[Start of section]

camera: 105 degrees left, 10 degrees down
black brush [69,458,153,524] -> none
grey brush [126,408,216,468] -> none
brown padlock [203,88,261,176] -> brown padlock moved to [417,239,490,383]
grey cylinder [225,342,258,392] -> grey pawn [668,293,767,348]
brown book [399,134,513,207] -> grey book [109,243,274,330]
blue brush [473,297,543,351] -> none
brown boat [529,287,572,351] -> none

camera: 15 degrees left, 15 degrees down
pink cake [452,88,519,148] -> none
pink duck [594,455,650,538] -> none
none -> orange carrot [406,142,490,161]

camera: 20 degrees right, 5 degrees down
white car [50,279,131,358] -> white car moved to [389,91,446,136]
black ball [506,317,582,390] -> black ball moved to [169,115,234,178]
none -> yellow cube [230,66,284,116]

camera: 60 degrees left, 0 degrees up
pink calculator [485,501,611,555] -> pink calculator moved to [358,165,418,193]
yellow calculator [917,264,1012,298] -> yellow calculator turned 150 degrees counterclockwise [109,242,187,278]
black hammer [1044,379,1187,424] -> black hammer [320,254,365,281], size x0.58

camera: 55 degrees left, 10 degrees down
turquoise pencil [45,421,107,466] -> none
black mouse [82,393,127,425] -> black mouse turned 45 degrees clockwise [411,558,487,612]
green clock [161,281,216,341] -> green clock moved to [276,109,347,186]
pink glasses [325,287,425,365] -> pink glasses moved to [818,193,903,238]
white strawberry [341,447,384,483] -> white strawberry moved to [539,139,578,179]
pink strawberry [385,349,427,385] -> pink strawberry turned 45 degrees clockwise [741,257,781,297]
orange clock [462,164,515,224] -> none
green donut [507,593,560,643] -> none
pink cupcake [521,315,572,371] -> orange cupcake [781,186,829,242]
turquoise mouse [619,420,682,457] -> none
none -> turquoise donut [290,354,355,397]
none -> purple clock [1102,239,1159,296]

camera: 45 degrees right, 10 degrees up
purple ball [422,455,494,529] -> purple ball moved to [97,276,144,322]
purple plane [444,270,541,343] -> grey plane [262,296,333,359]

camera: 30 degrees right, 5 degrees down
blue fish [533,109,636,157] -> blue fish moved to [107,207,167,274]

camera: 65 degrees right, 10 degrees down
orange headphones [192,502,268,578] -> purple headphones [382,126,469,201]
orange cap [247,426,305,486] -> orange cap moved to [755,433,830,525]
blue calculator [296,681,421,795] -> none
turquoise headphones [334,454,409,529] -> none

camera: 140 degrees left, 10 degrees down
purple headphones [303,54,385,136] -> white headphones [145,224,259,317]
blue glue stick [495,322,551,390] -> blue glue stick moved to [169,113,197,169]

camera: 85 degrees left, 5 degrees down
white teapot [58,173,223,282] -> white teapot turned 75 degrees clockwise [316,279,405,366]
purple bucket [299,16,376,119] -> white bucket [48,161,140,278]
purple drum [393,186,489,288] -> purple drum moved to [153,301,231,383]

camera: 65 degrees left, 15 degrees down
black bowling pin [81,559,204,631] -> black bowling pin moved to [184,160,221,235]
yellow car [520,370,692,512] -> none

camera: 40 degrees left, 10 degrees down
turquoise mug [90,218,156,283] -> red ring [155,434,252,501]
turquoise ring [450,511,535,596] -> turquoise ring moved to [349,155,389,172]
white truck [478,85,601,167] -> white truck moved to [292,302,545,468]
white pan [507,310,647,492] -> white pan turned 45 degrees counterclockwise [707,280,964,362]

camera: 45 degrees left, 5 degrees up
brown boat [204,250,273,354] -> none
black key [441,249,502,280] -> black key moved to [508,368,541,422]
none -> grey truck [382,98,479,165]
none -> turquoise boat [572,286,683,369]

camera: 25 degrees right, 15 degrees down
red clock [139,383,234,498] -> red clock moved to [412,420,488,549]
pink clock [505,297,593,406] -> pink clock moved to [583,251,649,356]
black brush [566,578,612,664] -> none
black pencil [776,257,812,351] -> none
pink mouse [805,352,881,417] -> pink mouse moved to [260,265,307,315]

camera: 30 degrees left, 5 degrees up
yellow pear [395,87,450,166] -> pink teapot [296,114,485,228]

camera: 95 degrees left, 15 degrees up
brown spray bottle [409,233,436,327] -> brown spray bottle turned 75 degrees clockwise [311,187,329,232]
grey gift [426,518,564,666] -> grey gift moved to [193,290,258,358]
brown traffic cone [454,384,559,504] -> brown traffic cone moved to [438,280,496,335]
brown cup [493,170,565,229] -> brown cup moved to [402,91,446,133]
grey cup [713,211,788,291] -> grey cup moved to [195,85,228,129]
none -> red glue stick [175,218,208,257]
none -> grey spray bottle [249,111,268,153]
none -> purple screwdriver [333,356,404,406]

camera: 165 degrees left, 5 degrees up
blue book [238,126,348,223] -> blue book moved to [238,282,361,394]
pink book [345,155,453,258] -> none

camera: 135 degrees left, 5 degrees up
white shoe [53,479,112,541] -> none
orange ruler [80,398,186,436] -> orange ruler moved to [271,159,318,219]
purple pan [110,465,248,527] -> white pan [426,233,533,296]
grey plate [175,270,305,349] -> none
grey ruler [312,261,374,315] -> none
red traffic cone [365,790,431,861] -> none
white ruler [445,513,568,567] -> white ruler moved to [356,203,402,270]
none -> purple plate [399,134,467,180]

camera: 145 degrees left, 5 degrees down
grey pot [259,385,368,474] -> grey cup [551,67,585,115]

[End of section]

Retype the records above so that nothing differs from the original.

OUTPUT BELOW:
camera: 105 degrees left, 10 degrees down
black brush [69,458,153,524] -> none
grey brush [126,408,216,468] -> none
brown padlock [203,88,261,176] -> brown padlock moved to [417,239,490,383]
grey cylinder [225,342,258,392] -> grey pawn [668,293,767,348]
brown book [399,134,513,207] -> grey book [109,243,274,330]
blue brush [473,297,543,351] -> none
brown boat [529,287,572,351] -> none

camera: 15 degrees left, 15 degrees down
pink cake [452,88,519,148] -> none
pink duck [594,455,650,538] -> none
none -> orange carrot [406,142,490,161]

camera: 20 degrees right, 5 degrees down
white car [50,279,131,358] -> white car moved to [389,91,446,136]
black ball [506,317,582,390] -> black ball moved to [169,115,234,178]
none -> yellow cube [230,66,284,116]

camera: 60 degrees left, 0 degrees up
pink calculator [485,501,611,555] -> pink calculator moved to [358,165,418,193]
yellow calculator [917,264,1012,298] -> yellow calculator turned 150 degrees counterclockwise [109,242,187,278]
black hammer [1044,379,1187,424] -> black hammer [320,254,365,281], size x0.58

camera: 55 degrees left, 10 degrees down
turquoise pencil [45,421,107,466] -> none
black mouse [82,393,127,425] -> black mouse turned 45 degrees clockwise [411,558,487,612]
green clock [161,281,216,341] -> green clock moved to [276,109,347,186]
pink glasses [325,287,425,365] -> pink glasses moved to [818,193,903,238]
white strawberry [341,447,384,483] -> white strawberry moved to [539,139,578,179]
pink strawberry [385,349,427,385] -> pink strawberry turned 45 degrees clockwise [741,257,781,297]
orange clock [462,164,515,224] -> none
green donut [507,593,560,643] -> none
pink cupcake [521,315,572,371] -> orange cupcake [781,186,829,242]
turquoise mouse [619,420,682,457] -> none
none -> turquoise donut [290,354,355,397]
none -> purple clock [1102,239,1159,296]

camera: 45 degrees right, 10 degrees up
purple ball [422,455,494,529] -> purple ball moved to [97,276,144,322]
purple plane [444,270,541,343] -> grey plane [262,296,333,359]

camera: 30 degrees right, 5 degrees down
blue fish [533,109,636,157] -> blue fish moved to [107,207,167,274]

camera: 65 degrees right, 10 degrees down
orange headphones [192,502,268,578] -> purple headphones [382,126,469,201]
orange cap [247,426,305,486] -> orange cap moved to [755,433,830,525]
blue calculator [296,681,421,795] -> none
turquoise headphones [334,454,409,529] -> none

camera: 140 degrees left, 10 degrees down
purple headphones [303,54,385,136] -> white headphones [145,224,259,317]
blue glue stick [495,322,551,390] -> blue glue stick moved to [169,113,197,169]

camera: 85 degrees left, 5 degrees down
white teapot [58,173,223,282] -> white teapot turned 75 degrees clockwise [316,279,405,366]
purple bucket [299,16,376,119] -> white bucket [48,161,140,278]
purple drum [393,186,489,288] -> purple drum moved to [153,301,231,383]

camera: 65 degrees left, 15 degrees down
black bowling pin [81,559,204,631] -> black bowling pin moved to [184,160,221,235]
yellow car [520,370,692,512] -> none

camera: 40 degrees left, 10 degrees down
turquoise mug [90,218,156,283] -> red ring [155,434,252,501]
turquoise ring [450,511,535,596] -> turquoise ring moved to [349,155,389,172]
white truck [478,85,601,167] -> white truck moved to [292,302,545,468]
white pan [507,310,647,492] -> white pan turned 45 degrees counterclockwise [707,280,964,362]

camera: 45 degrees left, 5 degrees up
brown boat [204,250,273,354] -> none
black key [441,249,502,280] -> black key moved to [508,368,541,422]
none -> grey truck [382,98,479,165]
none -> turquoise boat [572,286,683,369]

camera: 25 degrees right, 15 degrees down
red clock [139,383,234,498] -> red clock moved to [412,420,488,549]
pink clock [505,297,593,406] -> pink clock moved to [583,251,649,356]
black brush [566,578,612,664] -> none
black pencil [776,257,812,351] -> none
pink mouse [805,352,881,417] -> pink mouse moved to [260,265,307,315]

camera: 30 degrees left, 5 degrees up
yellow pear [395,87,450,166] -> pink teapot [296,114,485,228]

camera: 95 degrees left, 15 degrees up
brown spray bottle [409,233,436,327] -> brown spray bottle turned 75 degrees clockwise [311,187,329,232]
grey gift [426,518,564,666] -> grey gift moved to [193,290,258,358]
brown traffic cone [454,384,559,504] -> brown traffic cone moved to [438,280,496,335]
brown cup [493,170,565,229] -> brown cup moved to [402,91,446,133]
grey cup [713,211,788,291] -> grey cup moved to [195,85,228,129]
none -> red glue stick [175,218,208,257]
none -> grey spray bottle [249,111,268,153]
none -> purple screwdriver [333,356,404,406]

camera: 165 degrees left, 5 degrees up
blue book [238,126,348,223] -> blue book moved to [238,282,361,394]
pink book [345,155,453,258] -> none

camera: 135 degrees left, 5 degrees up
white shoe [53,479,112,541] -> none
orange ruler [80,398,186,436] -> orange ruler moved to [271,159,318,219]
purple pan [110,465,248,527] -> white pan [426,233,533,296]
grey plate [175,270,305,349] -> none
grey ruler [312,261,374,315] -> none
red traffic cone [365,790,431,861] -> none
white ruler [445,513,568,567] -> white ruler moved to [356,203,402,270]
none -> purple plate [399,134,467,180]

camera: 145 degrees left, 5 degrees down
grey pot [259,385,368,474] -> grey cup [551,67,585,115]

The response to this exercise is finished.